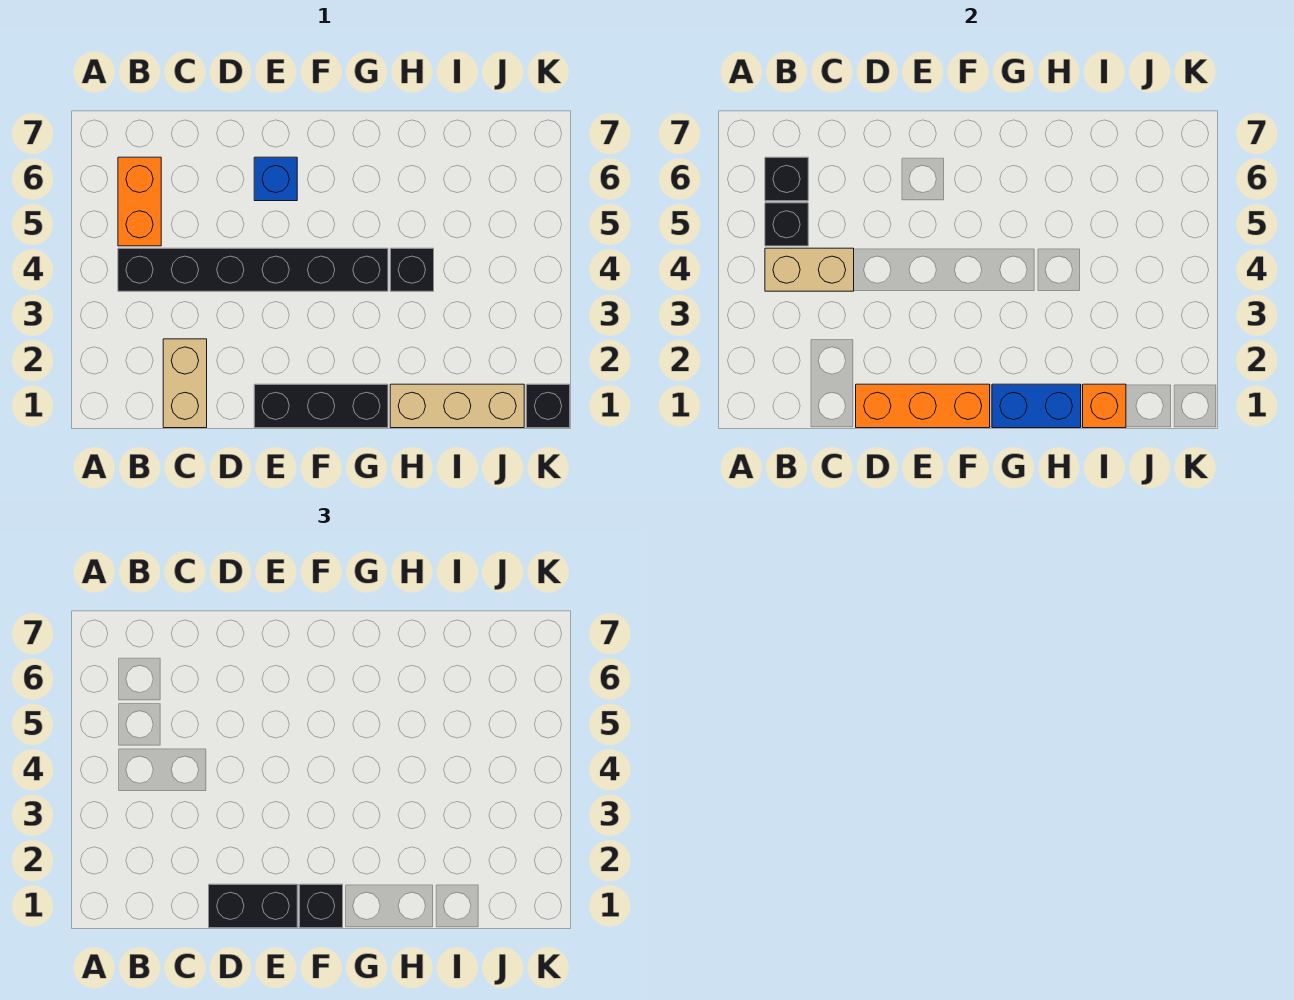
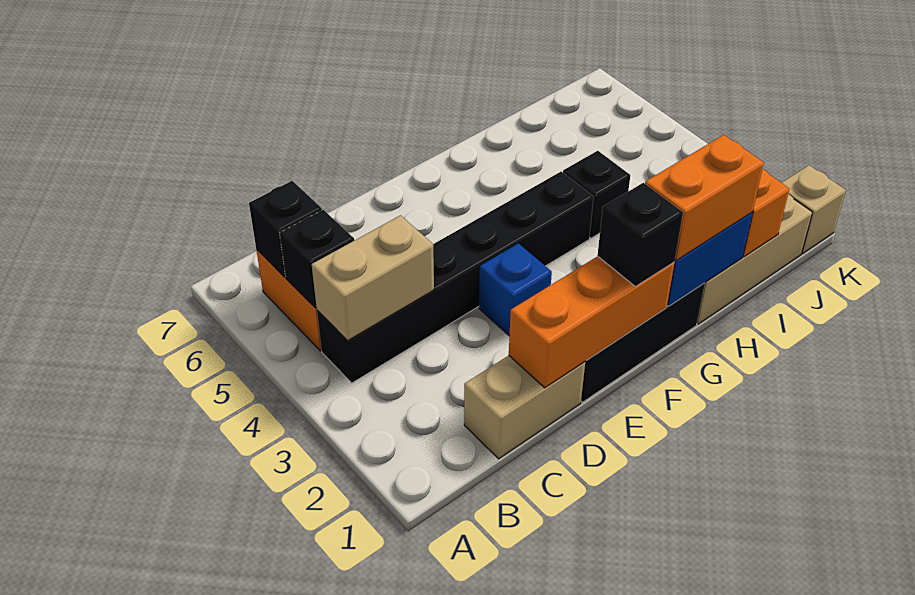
tan 1x2 brick [163,339,207,428] -> tan 1x2 brick turned to [464,356,585,459]
black 1x2 brick [209,884,297,928] -> none
blue 1x1 brick [254,157,297,201] -> blue 1x1 brick moved to [479,243,552,335]
none -> orange 1x2 brick [645,135,764,260]
black 1x1 brick [526,384,570,428] -> tan 1x1 brick [782,165,846,254]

**Request**:
Count how many lines above include the word "black" and answer with that figure only.

**Exercise answer**:
2